== Problem to solve ==
Rewrite the lines below, replacing every "top-left" with "upper-left" and changing nothing else.
+ + + +
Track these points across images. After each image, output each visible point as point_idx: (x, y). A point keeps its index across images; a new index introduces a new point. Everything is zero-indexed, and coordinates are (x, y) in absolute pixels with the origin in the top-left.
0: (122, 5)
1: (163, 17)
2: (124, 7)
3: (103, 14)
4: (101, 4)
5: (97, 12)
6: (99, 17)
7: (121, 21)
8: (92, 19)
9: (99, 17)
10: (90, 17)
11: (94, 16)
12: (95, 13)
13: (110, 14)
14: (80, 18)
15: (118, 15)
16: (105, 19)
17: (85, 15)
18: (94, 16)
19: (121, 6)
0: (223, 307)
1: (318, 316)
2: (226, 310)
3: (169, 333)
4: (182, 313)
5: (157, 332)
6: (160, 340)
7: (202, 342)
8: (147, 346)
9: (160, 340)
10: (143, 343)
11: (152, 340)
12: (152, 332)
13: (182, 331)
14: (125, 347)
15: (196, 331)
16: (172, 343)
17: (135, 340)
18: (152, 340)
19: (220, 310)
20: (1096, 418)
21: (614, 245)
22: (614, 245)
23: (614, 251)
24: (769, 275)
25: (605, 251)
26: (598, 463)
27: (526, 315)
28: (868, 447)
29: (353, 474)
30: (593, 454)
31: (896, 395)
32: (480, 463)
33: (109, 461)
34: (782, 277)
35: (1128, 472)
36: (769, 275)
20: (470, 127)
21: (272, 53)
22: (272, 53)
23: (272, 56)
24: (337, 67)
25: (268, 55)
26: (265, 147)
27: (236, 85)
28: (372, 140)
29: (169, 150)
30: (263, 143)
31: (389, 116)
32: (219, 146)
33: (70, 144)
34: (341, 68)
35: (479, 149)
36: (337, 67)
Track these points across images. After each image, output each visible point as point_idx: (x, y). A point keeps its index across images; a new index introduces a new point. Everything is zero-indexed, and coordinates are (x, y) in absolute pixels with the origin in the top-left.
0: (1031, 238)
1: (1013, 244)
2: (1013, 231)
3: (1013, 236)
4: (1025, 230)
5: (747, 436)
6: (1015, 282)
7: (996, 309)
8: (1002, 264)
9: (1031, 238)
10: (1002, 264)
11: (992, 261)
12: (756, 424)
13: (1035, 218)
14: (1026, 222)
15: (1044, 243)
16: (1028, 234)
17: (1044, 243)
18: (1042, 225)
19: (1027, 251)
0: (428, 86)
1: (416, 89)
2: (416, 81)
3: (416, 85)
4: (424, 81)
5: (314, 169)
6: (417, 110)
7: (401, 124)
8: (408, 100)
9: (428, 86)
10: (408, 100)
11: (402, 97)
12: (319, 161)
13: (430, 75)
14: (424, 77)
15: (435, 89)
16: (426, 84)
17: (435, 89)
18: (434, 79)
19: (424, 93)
+ + + +
== Task result ==
Track these points across images. After each image, output each visible point as point_idx: (x, y). A point keeps its index across images; a new index introduces a new point. Everything is zero-indexed, and coordinates are (x, y) in absolute pixels with the origin in the upper-left.
0: (122, 5)
1: (163, 17)
2: (124, 7)
3: (103, 14)
4: (101, 4)
5: (97, 12)
6: (99, 17)
7: (121, 21)
8: (92, 19)
9: (99, 17)
10: (90, 17)
11: (94, 16)
12: (95, 13)
13: (110, 14)
14: (80, 18)
15: (118, 15)
16: (105, 19)
17: (85, 15)
18: (94, 16)
19: (121, 6)
0: (223, 307)
1: (318, 316)
2: (226, 310)
3: (169, 333)
4: (182, 313)
5: (157, 332)
6: (160, 340)
7: (202, 342)
8: (147, 346)
9: (160, 340)
10: (143, 343)
11: (152, 340)
12: (152, 332)
13: (182, 331)
14: (125, 347)
15: (196, 331)
16: (172, 343)
17: (135, 340)
18: (152, 340)
19: (220, 310)
20: (1096, 418)
21: (614, 245)
22: (614, 245)
23: (614, 251)
24: (769, 275)
25: (605, 251)
26: (598, 463)
27: (526, 315)
28: (868, 447)
29: (353, 474)
30: (593, 454)
31: (896, 395)
32: (480, 463)
33: (109, 461)
34: (782, 277)
35: (1128, 472)
36: (769, 275)
20: (470, 127)
21: (272, 53)
22: (272, 53)
23: (272, 56)
24: (337, 67)
25: (268, 55)
26: (265, 147)
27: (236, 85)
28: (372, 140)
29: (169, 150)
30: (263, 143)
31: (389, 116)
32: (219, 146)
33: (70, 144)
34: (341, 68)
35: (479, 149)
36: (337, 67)
Track these points across images. After each image, output each visible point as point_idx: (x, y). A point keeps its index across images; a new index introduces a new point. Everything is zero-indexed, and coordinates are (x, y) in absolute pixels with the origin in the upper-left.
0: (1031, 238)
1: (1013, 244)
2: (1013, 231)
3: (1013, 236)
4: (1025, 230)
5: (747, 436)
6: (1015, 282)
7: (996, 309)
8: (1002, 264)
9: (1031, 238)
10: (1002, 264)
11: (992, 261)
12: (756, 424)
13: (1035, 218)
14: (1026, 222)
15: (1044, 243)
16: (1028, 234)
17: (1044, 243)
18: (1042, 225)
19: (1027, 251)
0: (428, 86)
1: (416, 89)
2: (416, 81)
3: (416, 85)
4: (424, 81)
5: (314, 169)
6: (417, 110)
7: (401, 124)
8: (408, 100)
9: (428, 86)
10: (408, 100)
11: (402, 97)
12: (319, 161)
13: (430, 75)
14: (424, 77)
15: (435, 89)
16: (426, 84)
17: (435, 89)
18: (434, 79)
19: (424, 93)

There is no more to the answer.